(Beginning of Excerpted data)

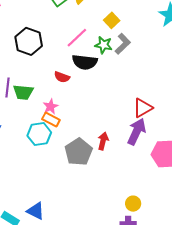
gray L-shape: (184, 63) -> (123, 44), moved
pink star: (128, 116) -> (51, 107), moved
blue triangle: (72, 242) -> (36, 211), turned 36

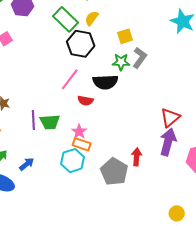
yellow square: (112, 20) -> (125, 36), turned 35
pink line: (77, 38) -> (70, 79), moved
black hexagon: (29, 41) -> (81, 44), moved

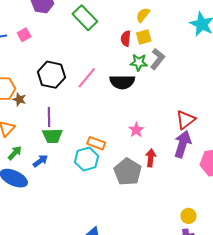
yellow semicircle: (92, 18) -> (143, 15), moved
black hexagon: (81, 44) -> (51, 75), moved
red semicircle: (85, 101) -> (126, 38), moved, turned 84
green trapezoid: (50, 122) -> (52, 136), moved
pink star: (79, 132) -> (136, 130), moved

(End of Excerpted data)
(Beginning of Excerpted data)

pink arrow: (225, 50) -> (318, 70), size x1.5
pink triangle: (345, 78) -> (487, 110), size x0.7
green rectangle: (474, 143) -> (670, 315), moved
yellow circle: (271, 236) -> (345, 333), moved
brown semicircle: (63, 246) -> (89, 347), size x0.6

(End of Excerpted data)

What to do:
For this exercise, please set down exactly the lines of the listing above from the line with "yellow square: (112, 20)" up to and including the line with "pink star: (79, 132) -> (136, 130), moved", and no pictures.

Finished exercise:
yellow square: (112, 20) -> (125, 36), turned 35
pink line: (77, 38) -> (70, 79), moved
black hexagon: (29, 41) -> (81, 44), moved

yellow semicircle: (92, 18) -> (143, 15), moved
black hexagon: (81, 44) -> (51, 75), moved
red semicircle: (85, 101) -> (126, 38), moved, turned 84
green trapezoid: (50, 122) -> (52, 136), moved
pink star: (79, 132) -> (136, 130), moved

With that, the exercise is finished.